== AIM OF THE EXERCISE ==
Repeat word for word the lines from the top of the records through the line containing "[439,237,474,292]", and skip the pictures.

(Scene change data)
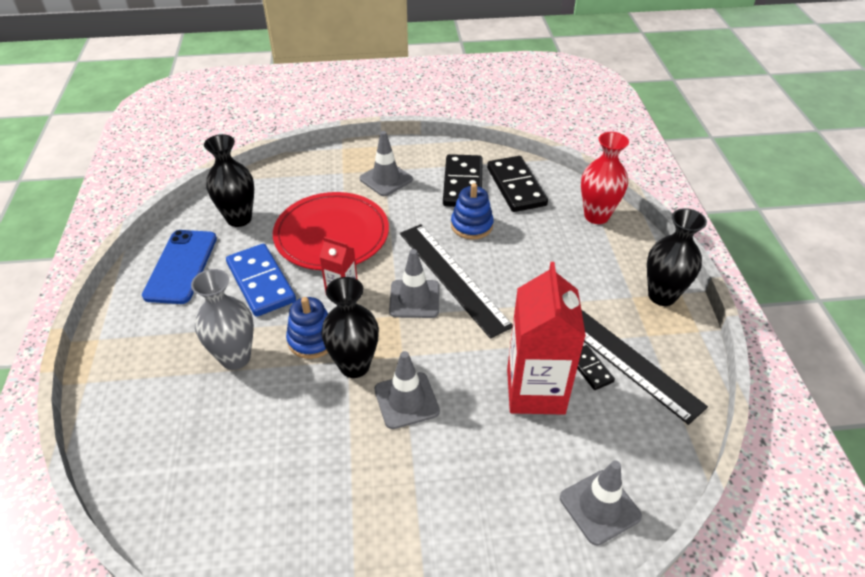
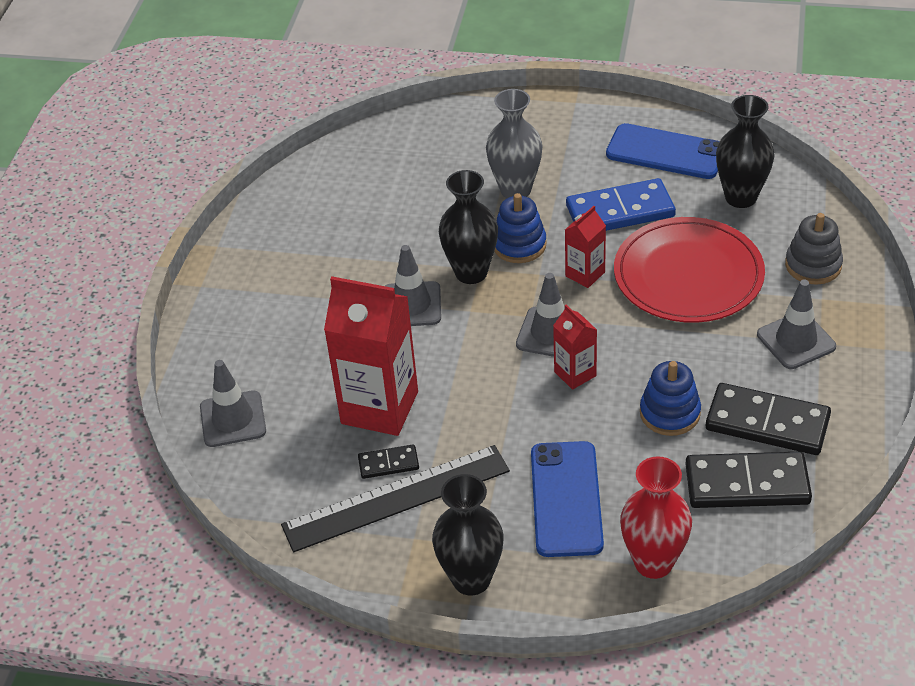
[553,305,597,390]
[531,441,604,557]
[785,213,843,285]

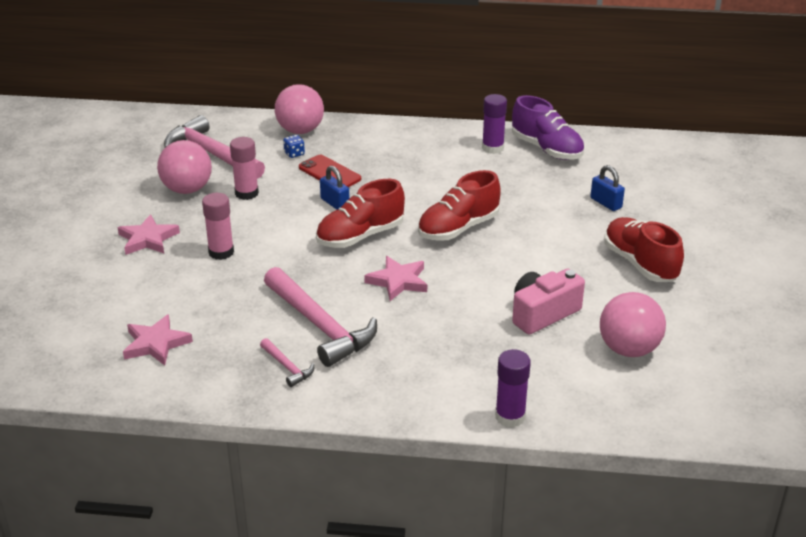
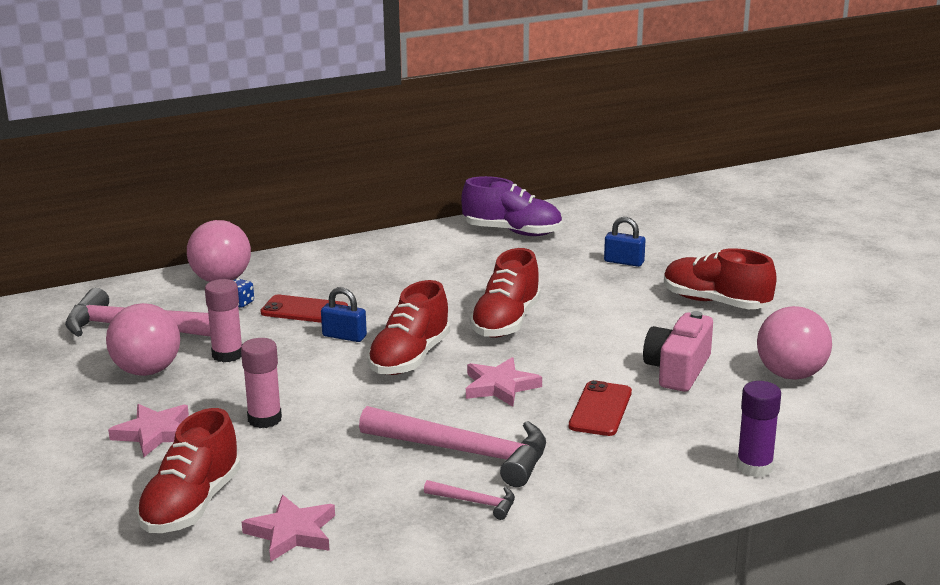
[482,94,507,154] (first image)
[136,408,241,533]
[569,380,632,436]

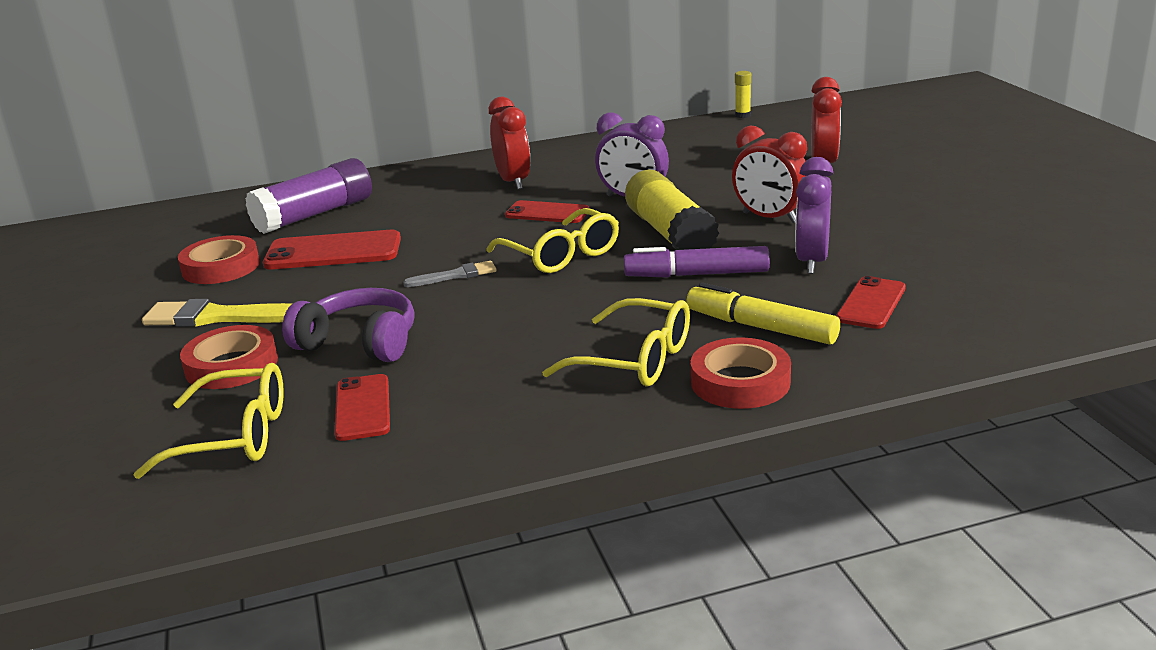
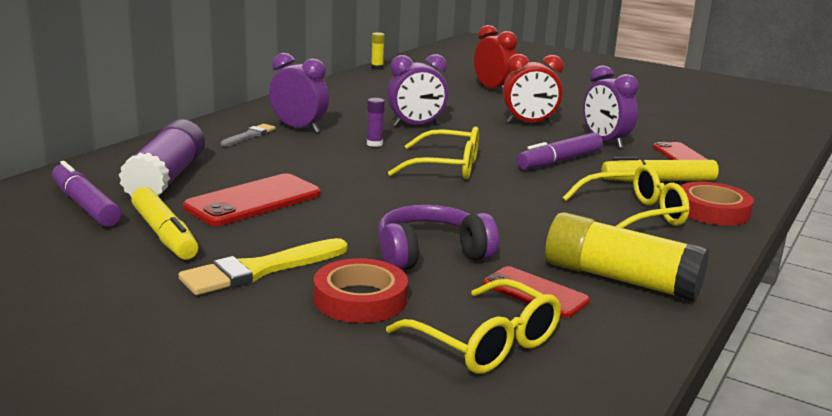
[386,279,561,374]
[131,187,198,260]
[220,124,276,147]
[269,53,329,133]
[367,98,385,147]
[545,212,709,302]
[52,161,121,227]

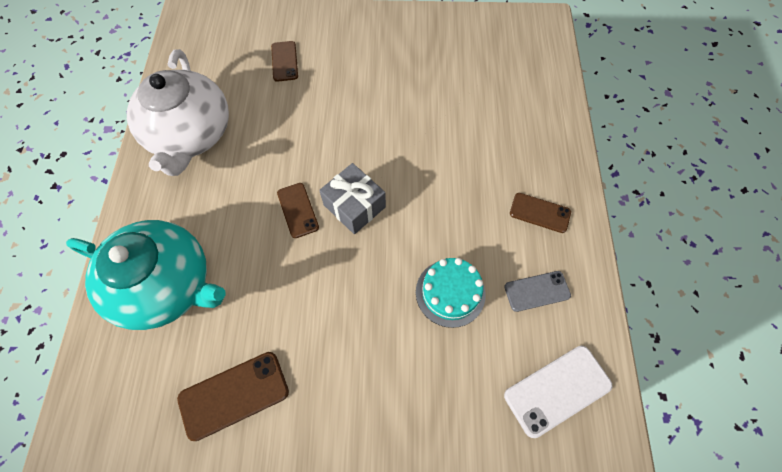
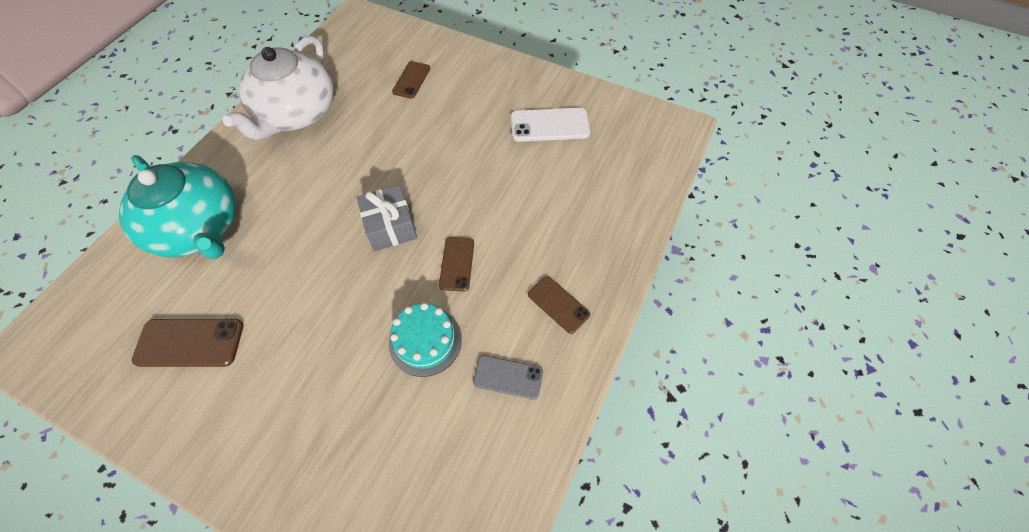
[439,237,474,292]
[511,108,590,142]

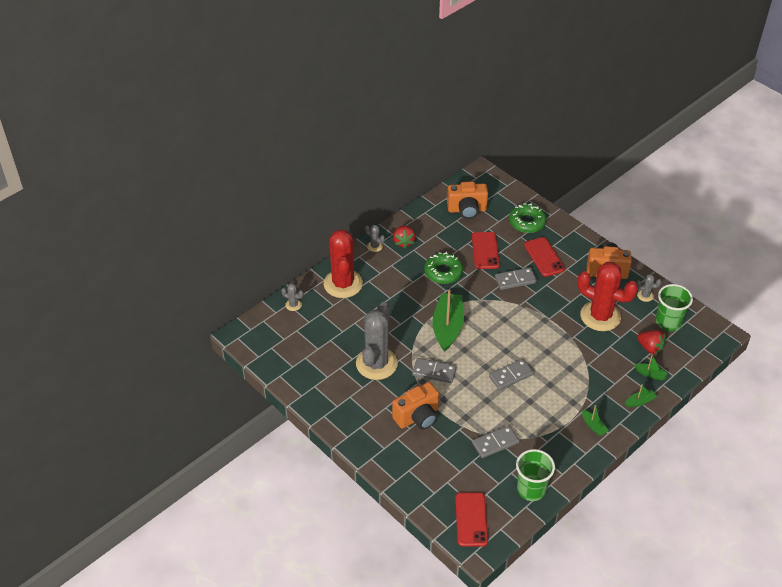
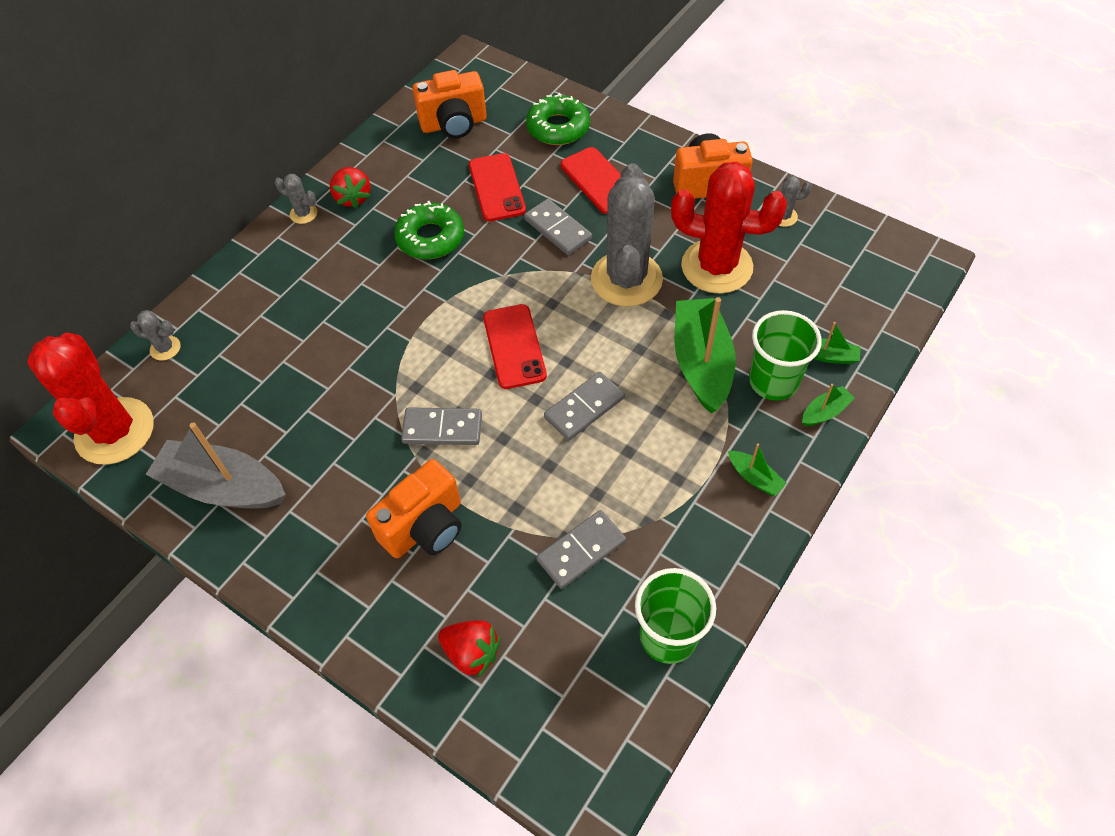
[27,333,154,465]
[591,163,663,307]
[675,297,736,413]
[483,304,547,389]
[524,199,592,255]
[438,620,500,678]
[749,310,822,401]
[145,422,286,508]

== EXERCISE RESPONSE ==
[553,305,597,390]
[531,441,604,557]
[785,213,843,285]

[482,94,507,154] (first image)
[136,408,241,533]
[569,380,632,436]

[386,279,561,374]
[131,187,198,260]
[220,124,276,147]
[269,53,329,133]
[367,98,385,147]
[545,212,709,302]
[52,161,121,227]

[439,237,474,292]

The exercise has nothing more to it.